_Dataset entries:_
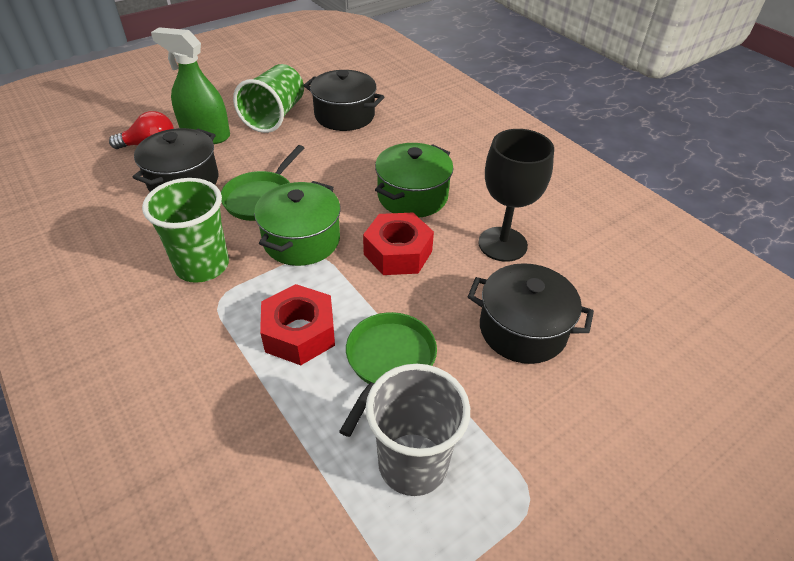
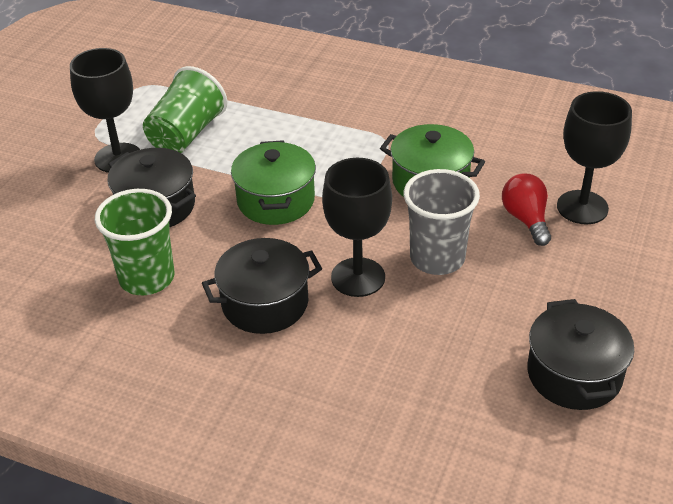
black goblet: 1 -> 3
green pan: 2 -> 0
green spray bottle: 1 -> 0
red nut: 2 -> 0

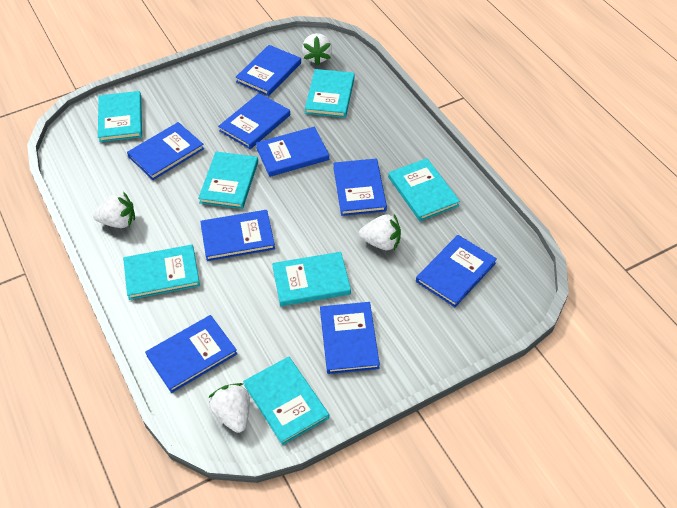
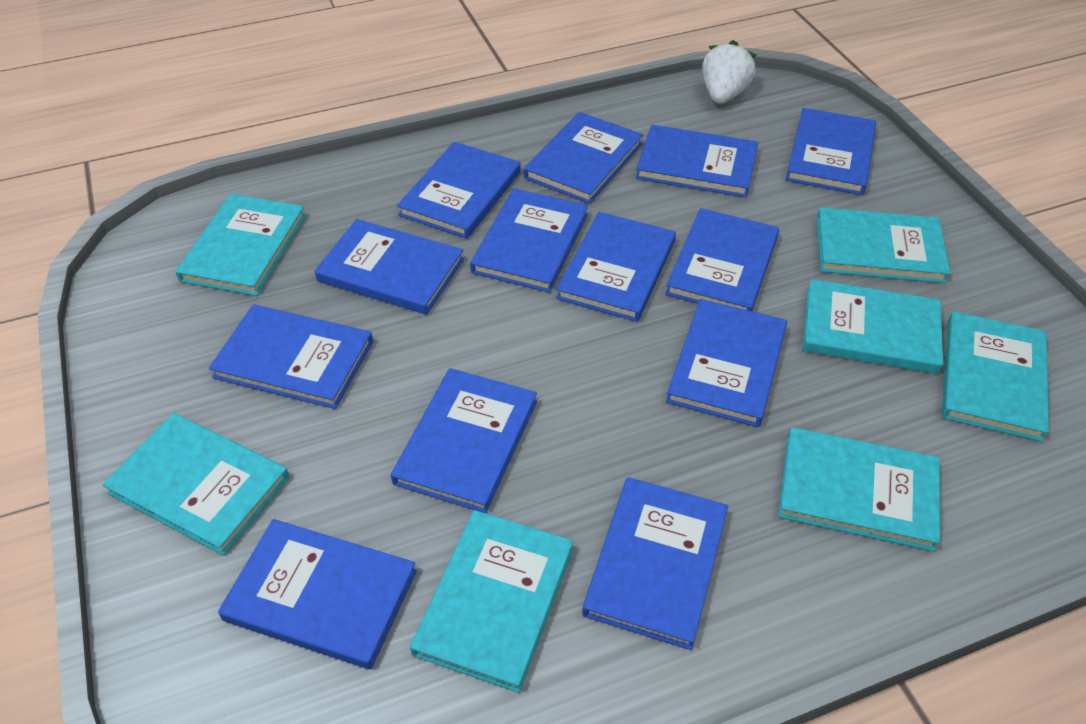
blue book: 9 -> 13
white strawberry: 4 -> 1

_Task details:_ Using the records above, output their complete text exactly, minus any images.

_Your response:_
black goblet: 1 -> 3
green pan: 2 -> 0
green spray bottle: 1 -> 0
red nut: 2 -> 0

blue book: 9 -> 13
white strawberry: 4 -> 1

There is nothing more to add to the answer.